- _Action item_
Below are the records; give again exactly the line with "purple fish: 4 -> 7", the line with "white padlock: 9 -> 10", and each line that lies between them, and nothing besides.

- _Task inputs_
+--

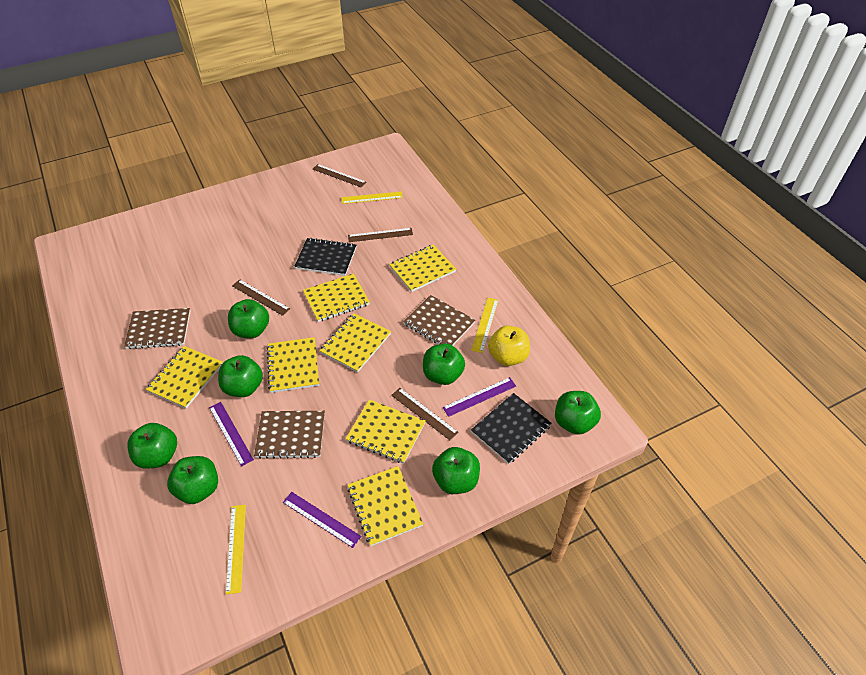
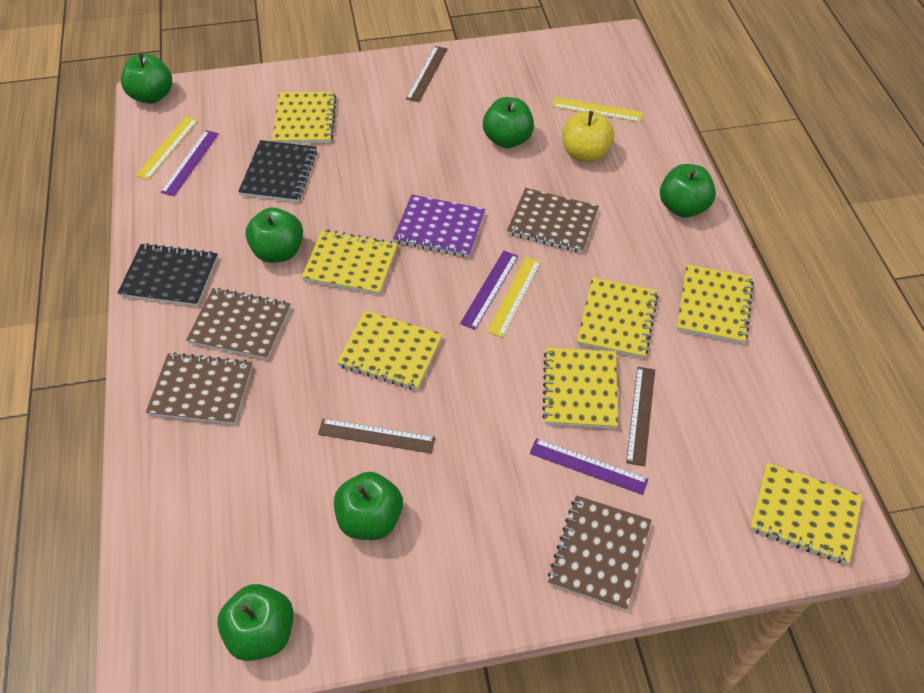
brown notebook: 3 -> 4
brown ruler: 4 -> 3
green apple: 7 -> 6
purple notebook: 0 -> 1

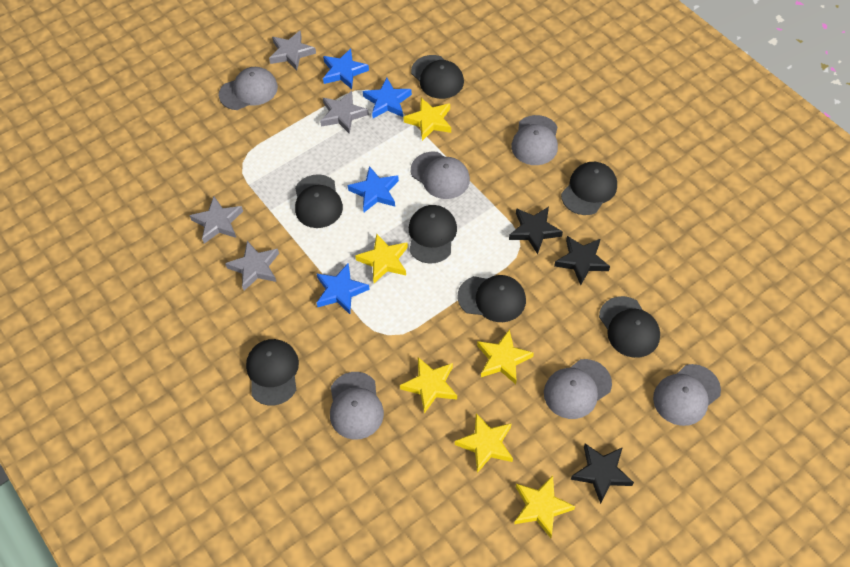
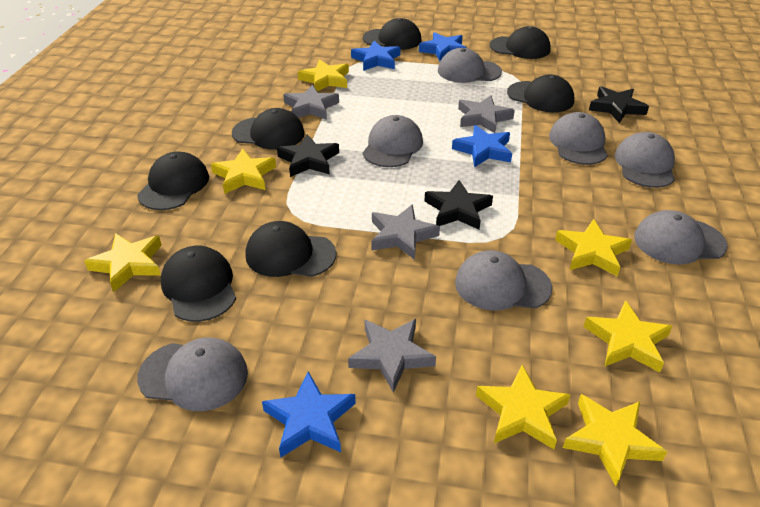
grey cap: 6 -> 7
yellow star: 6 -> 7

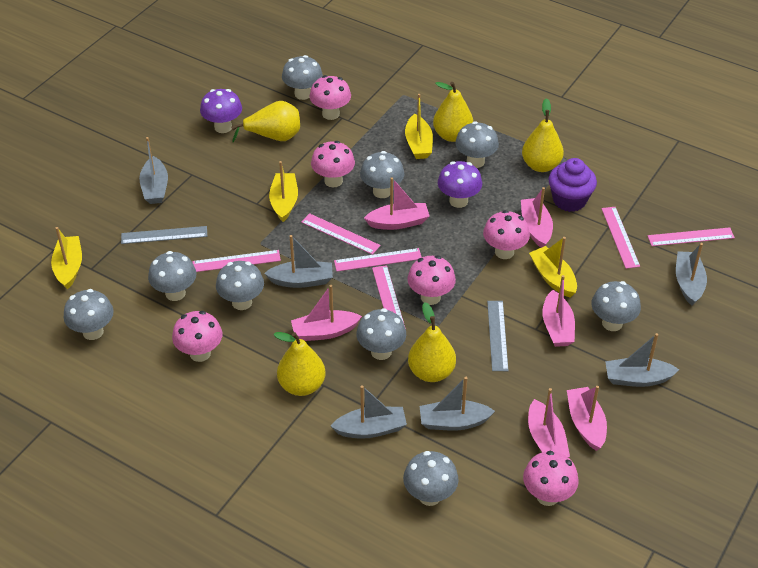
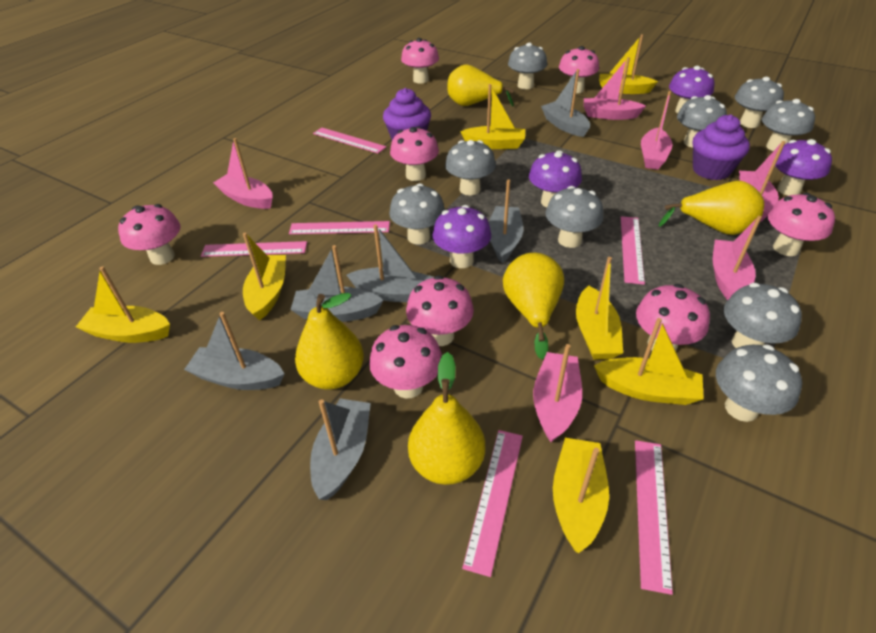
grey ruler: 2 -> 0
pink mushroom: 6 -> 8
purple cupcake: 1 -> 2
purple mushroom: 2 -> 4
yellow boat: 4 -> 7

+--

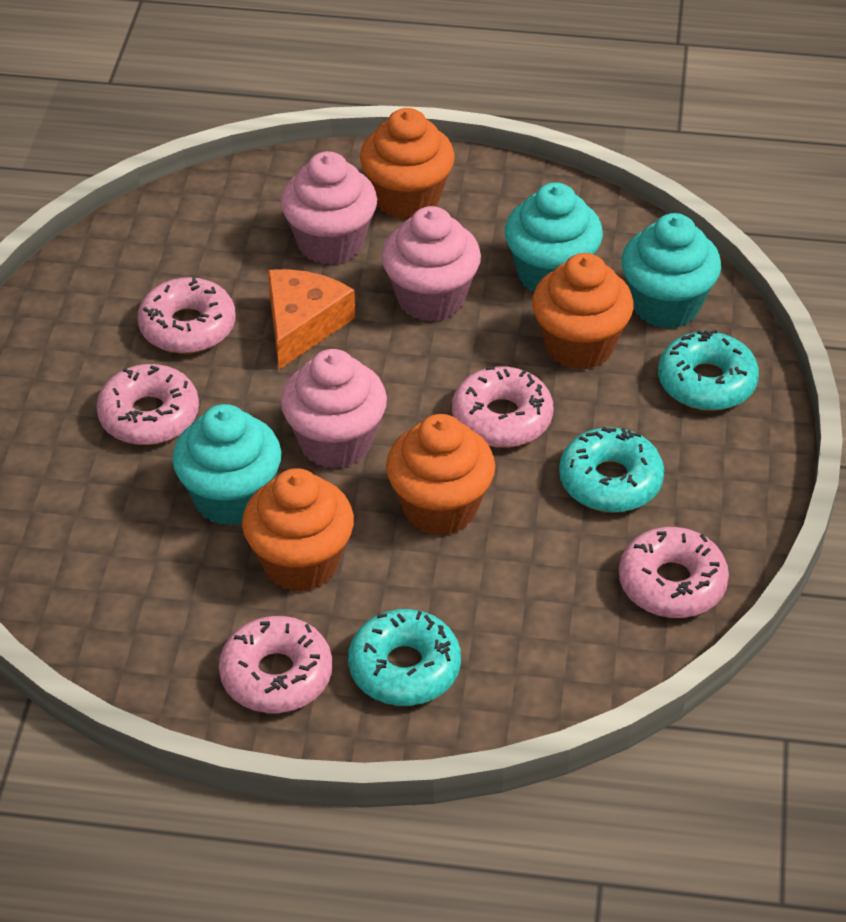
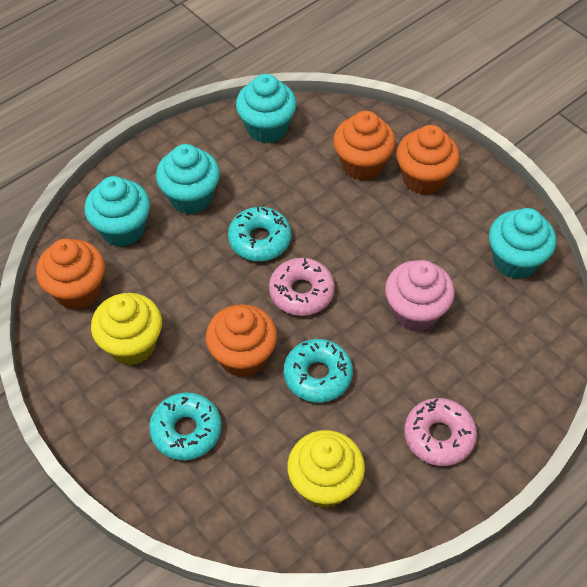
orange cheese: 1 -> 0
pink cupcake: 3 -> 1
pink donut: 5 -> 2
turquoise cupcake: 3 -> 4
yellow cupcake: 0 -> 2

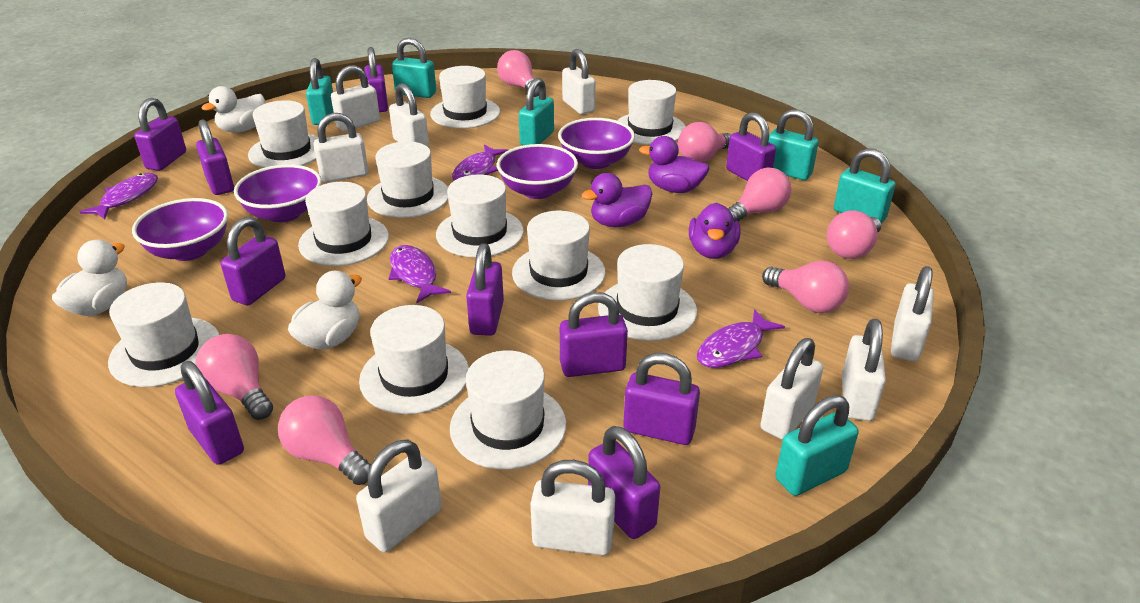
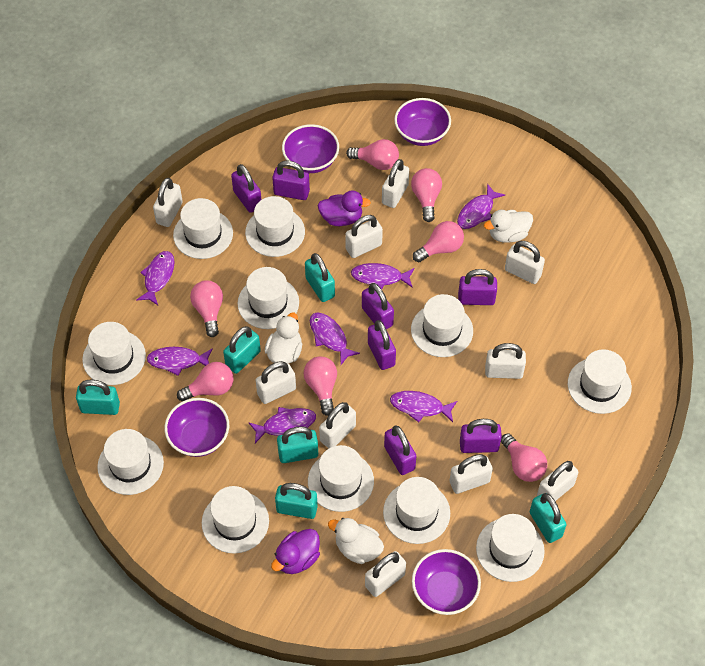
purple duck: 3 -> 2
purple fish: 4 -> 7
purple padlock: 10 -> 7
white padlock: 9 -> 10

+--

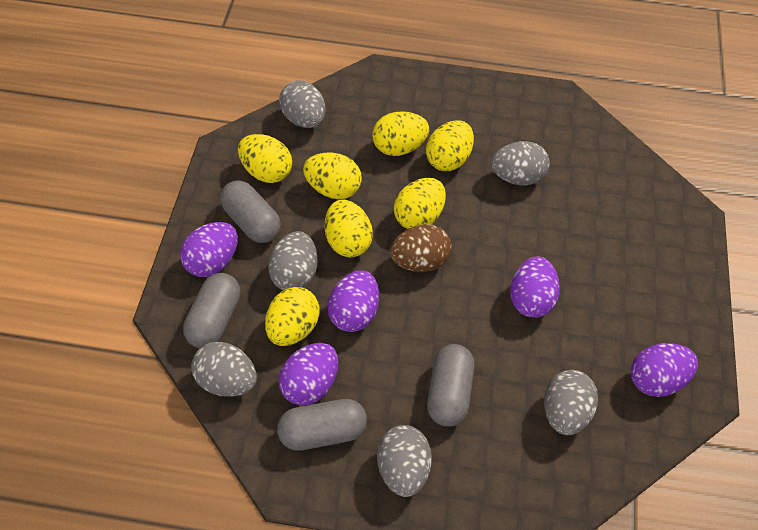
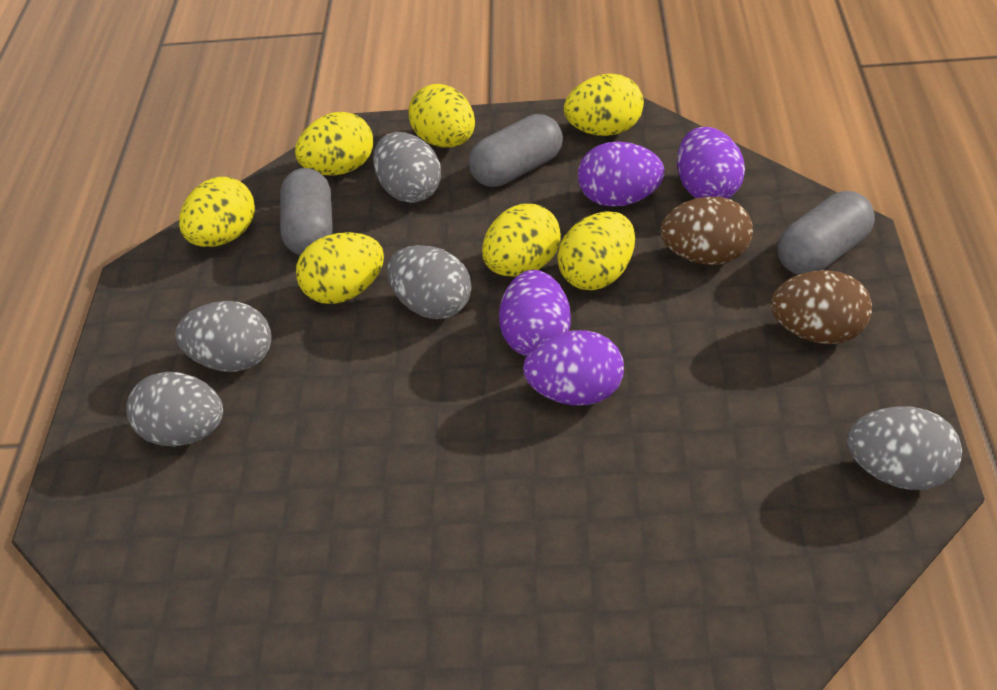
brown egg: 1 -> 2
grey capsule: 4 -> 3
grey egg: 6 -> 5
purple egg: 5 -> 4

+--

- _Answer_
purple fish: 4 -> 7
purple padlock: 10 -> 7
white padlock: 9 -> 10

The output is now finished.